→ **Your instructions**:
Using the entries that follow, write out the line containing "purple glasses: 2 -> 1", the line containing "red apple: 2 -> 3", and every line between them, exactly and nothing else.

→ **Records provided**:
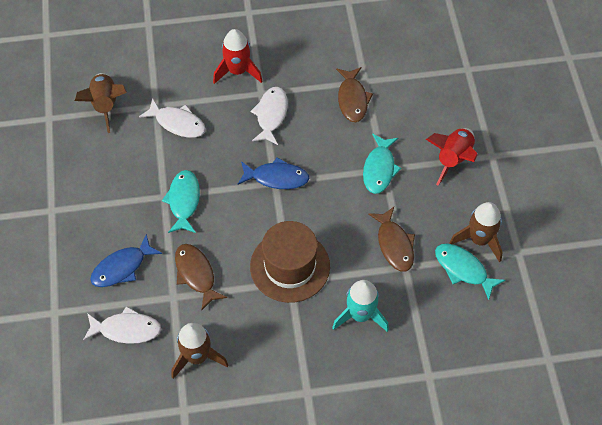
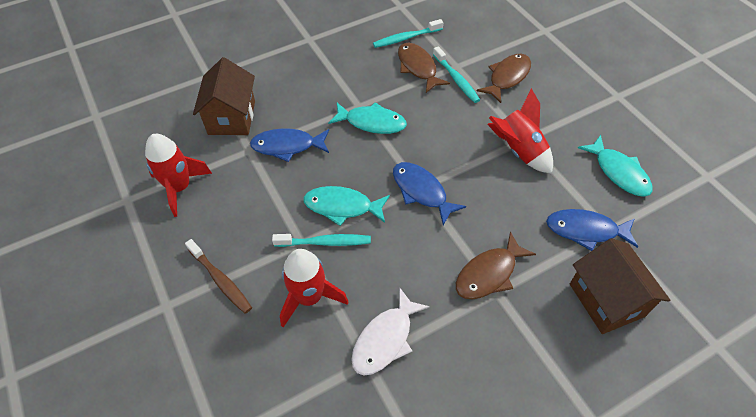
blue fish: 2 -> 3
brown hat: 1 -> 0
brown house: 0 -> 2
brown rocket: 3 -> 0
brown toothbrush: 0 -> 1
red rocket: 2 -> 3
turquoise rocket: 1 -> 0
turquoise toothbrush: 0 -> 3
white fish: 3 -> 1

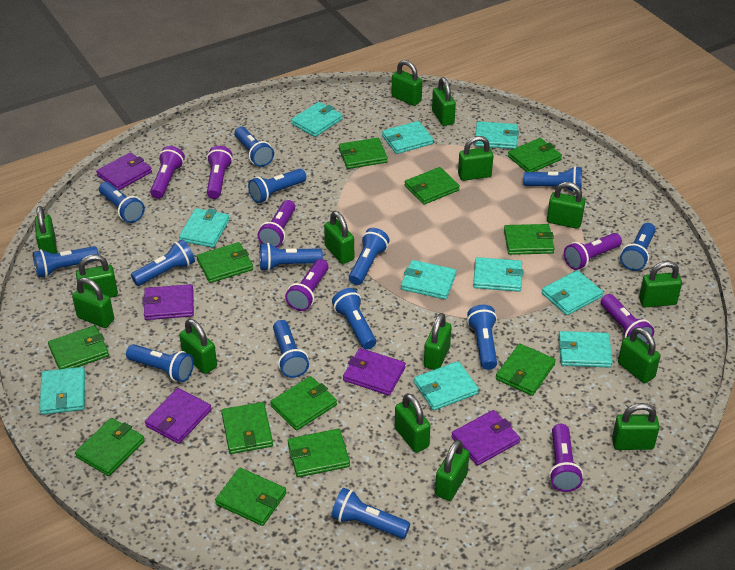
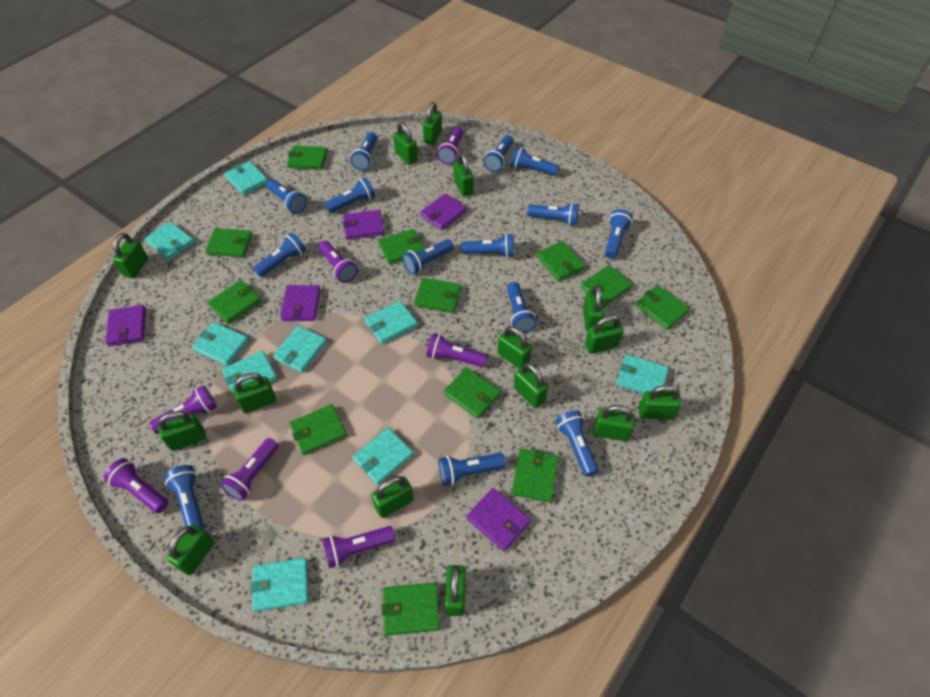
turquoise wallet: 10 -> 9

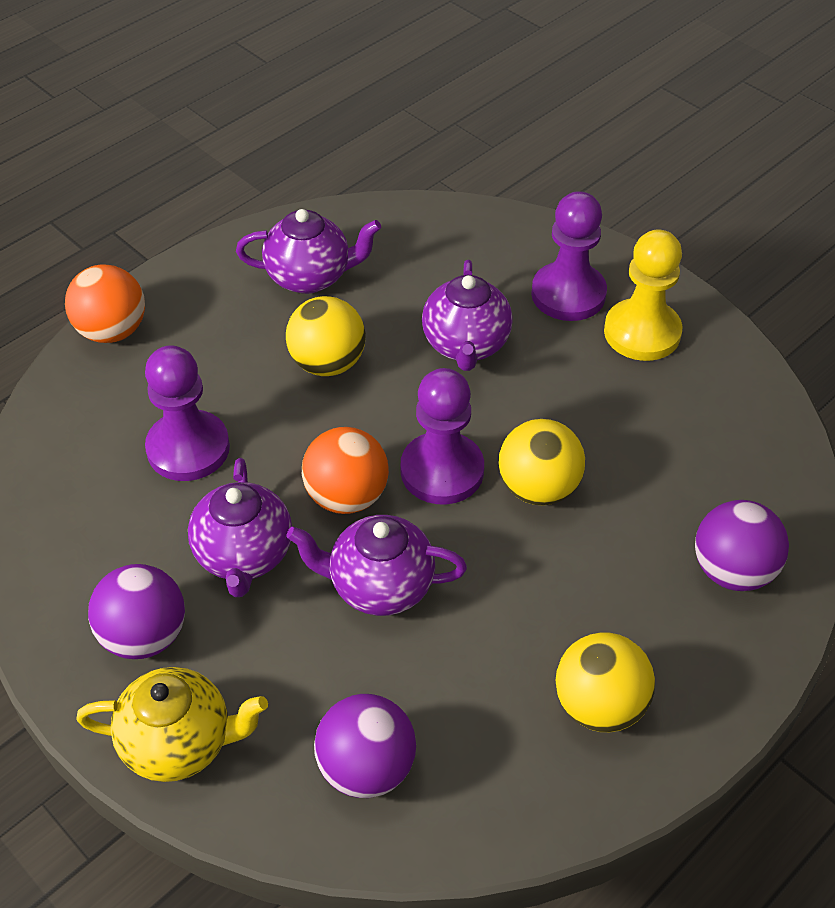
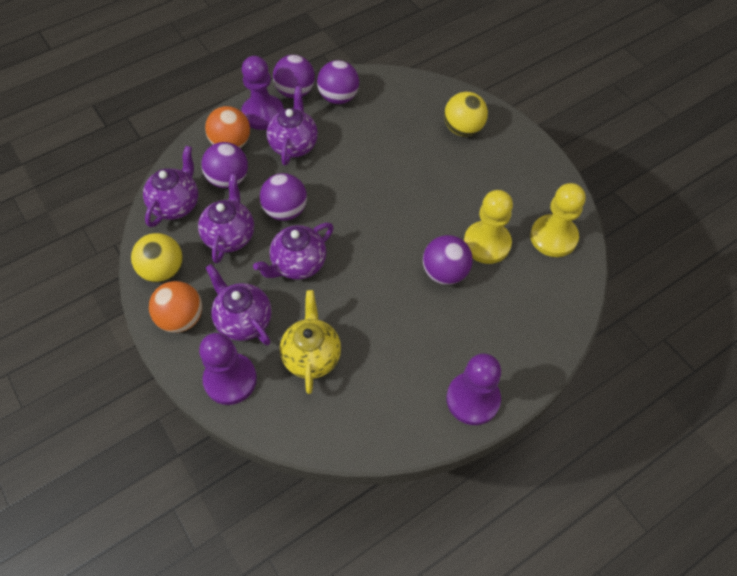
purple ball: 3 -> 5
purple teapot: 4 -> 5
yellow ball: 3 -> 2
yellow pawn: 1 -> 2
...
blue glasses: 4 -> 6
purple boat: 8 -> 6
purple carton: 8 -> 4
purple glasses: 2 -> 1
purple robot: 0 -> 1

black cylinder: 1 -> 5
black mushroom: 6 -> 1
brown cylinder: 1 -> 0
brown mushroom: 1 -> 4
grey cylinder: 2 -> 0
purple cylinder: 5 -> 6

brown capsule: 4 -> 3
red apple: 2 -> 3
--
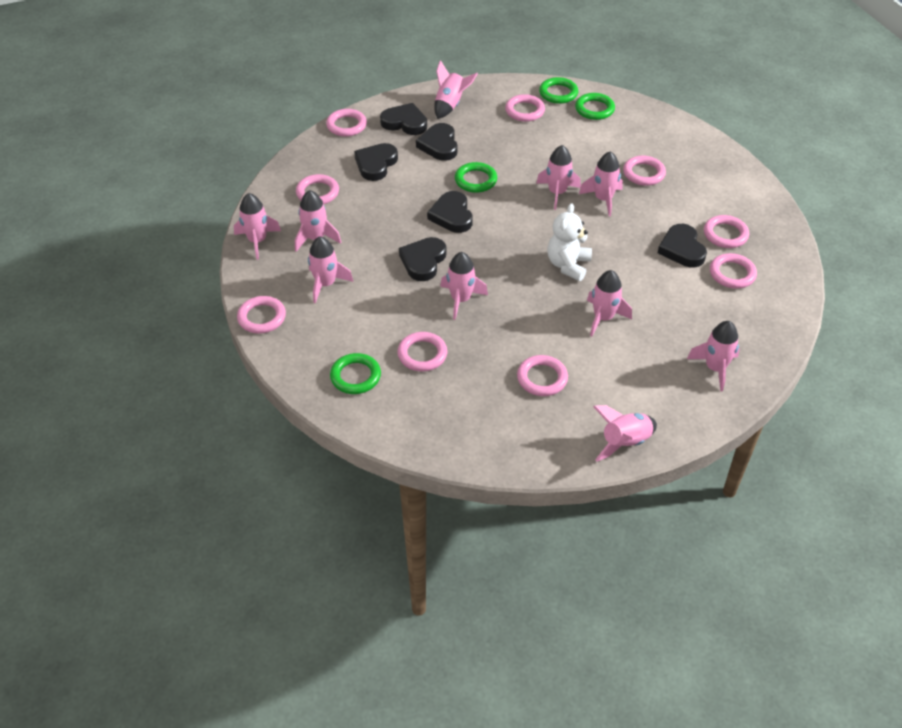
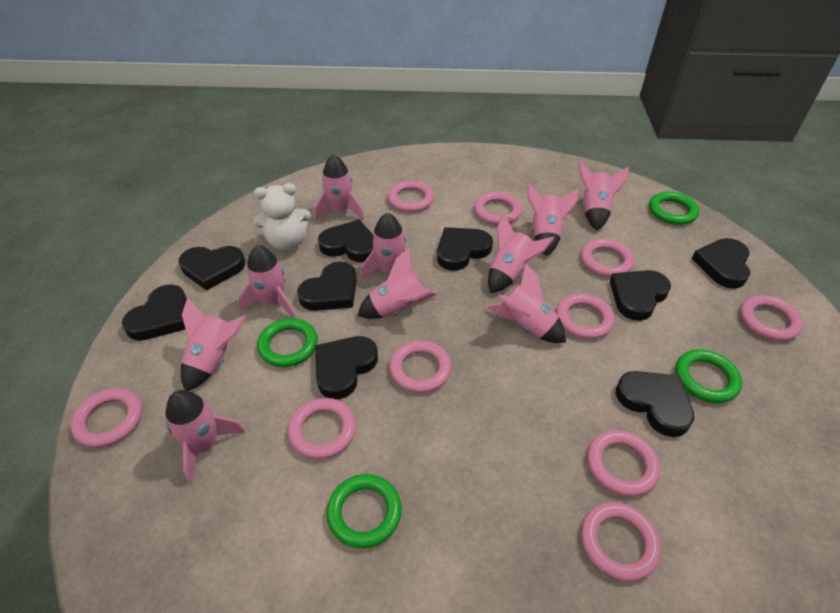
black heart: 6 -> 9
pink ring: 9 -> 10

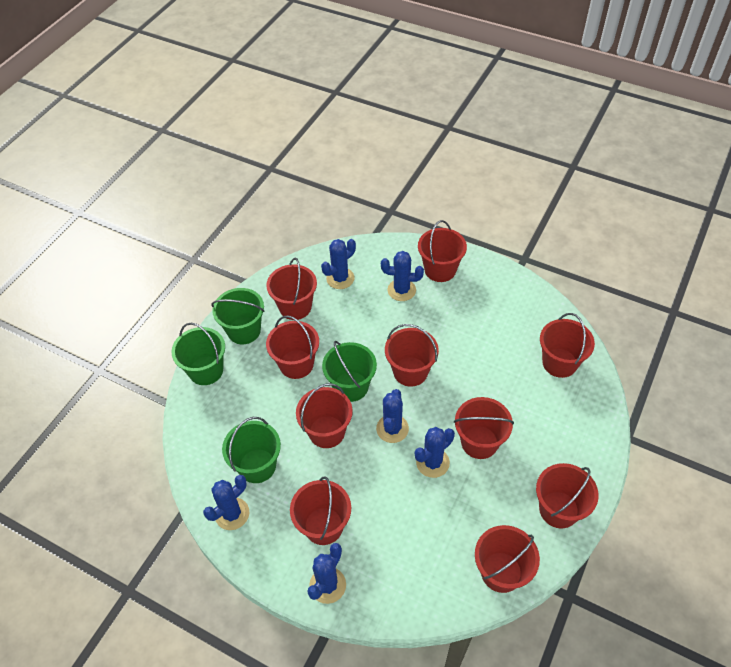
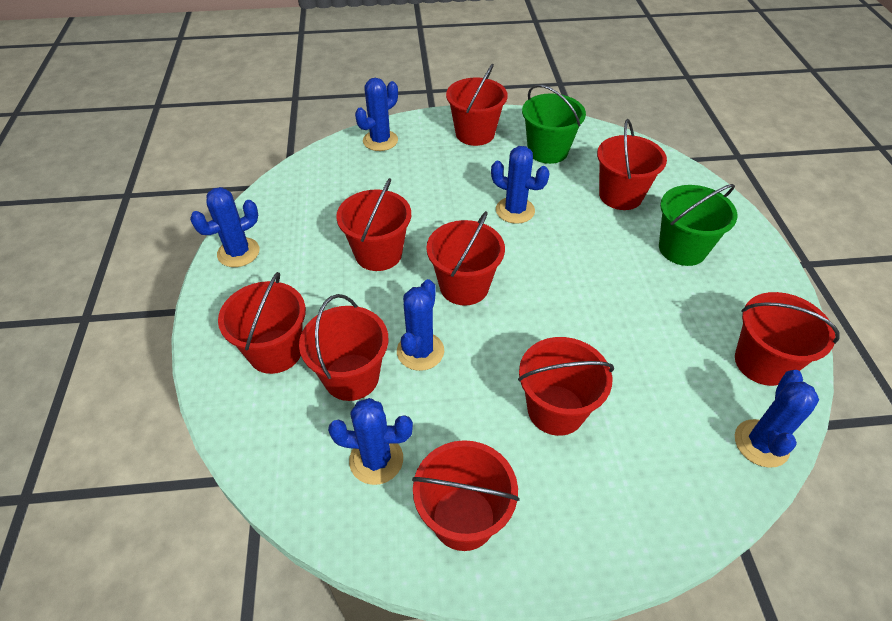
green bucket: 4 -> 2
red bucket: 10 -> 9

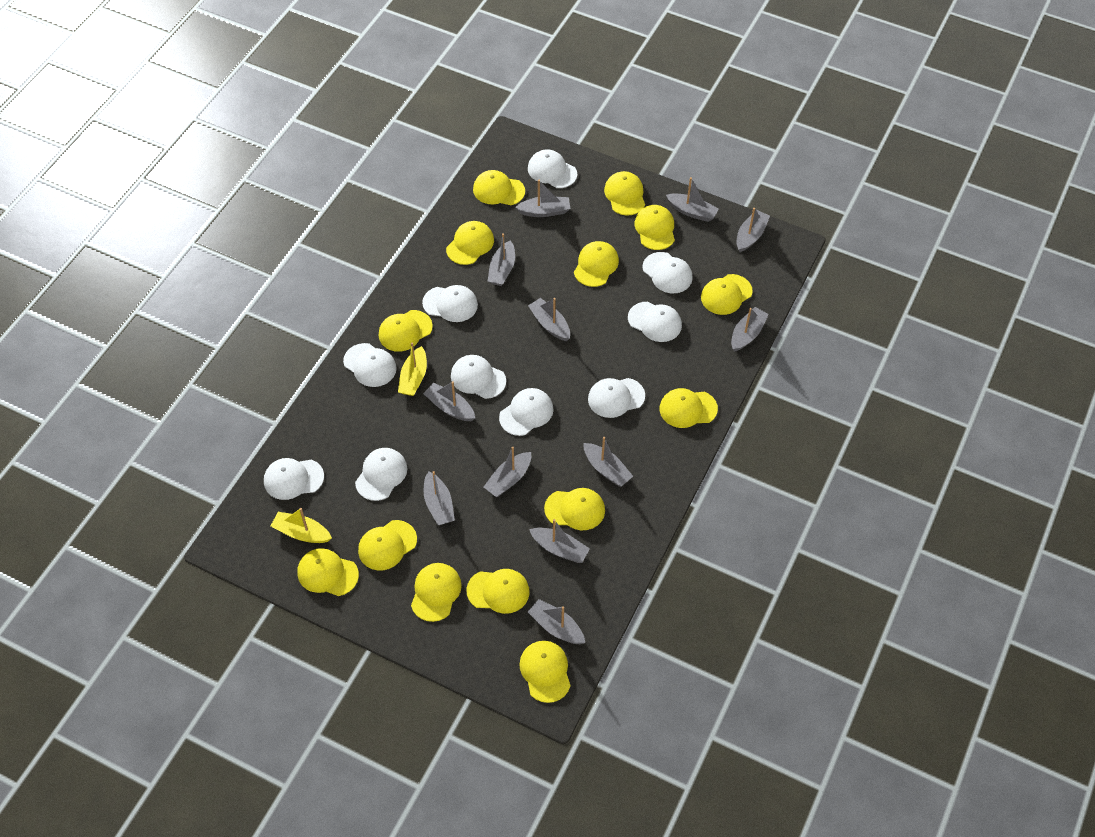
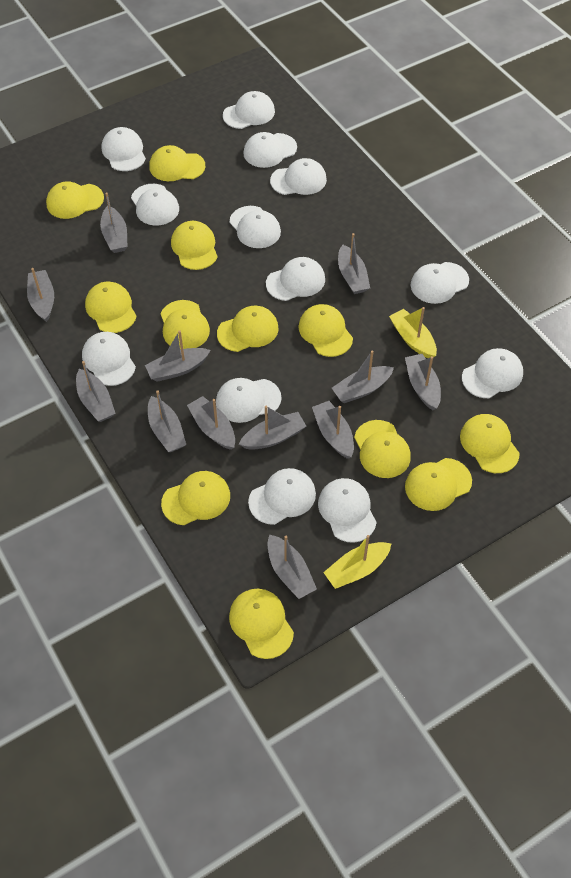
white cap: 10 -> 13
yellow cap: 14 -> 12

→ **Task response**:
purple glasses: 2 -> 1
purple robot: 0 -> 1

black cylinder: 1 -> 5
black mushroom: 6 -> 1
brown cylinder: 1 -> 0
brown mushroom: 1 -> 4
grey cylinder: 2 -> 0
purple cylinder: 5 -> 6

brown capsule: 4 -> 3
red apple: 2 -> 3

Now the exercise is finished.